Task goal
Lines before the one containing "none -> brown brick G4 level 3" are not wanted. Transcribe that line and all after it exactly, to the end of the entries.

Extracted records
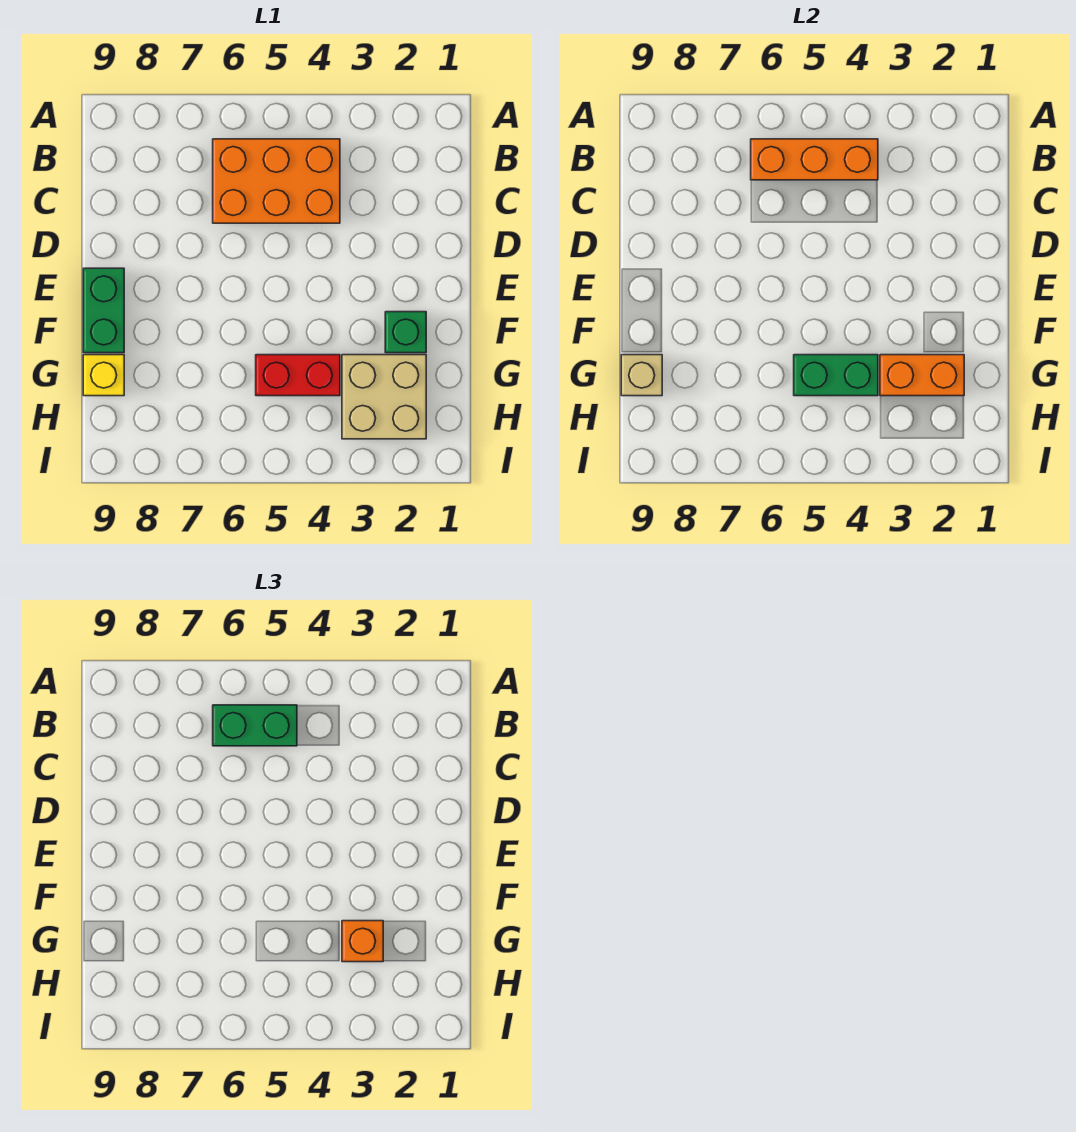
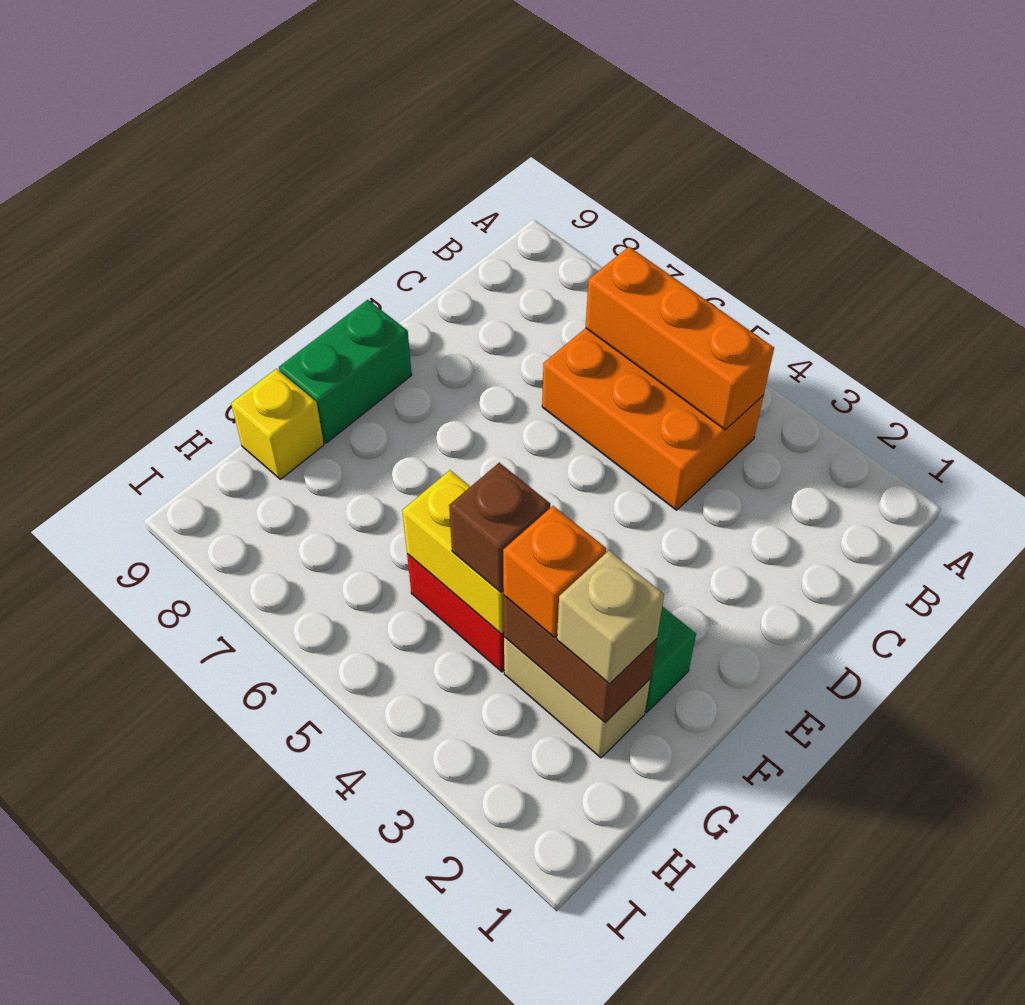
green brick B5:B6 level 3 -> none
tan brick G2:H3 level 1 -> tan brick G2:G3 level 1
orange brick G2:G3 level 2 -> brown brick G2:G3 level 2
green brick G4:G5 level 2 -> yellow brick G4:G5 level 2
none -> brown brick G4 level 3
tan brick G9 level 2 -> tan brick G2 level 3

Solution for this problem
none -> brown brick G4 level 3
tan brick G9 level 2 -> tan brick G2 level 3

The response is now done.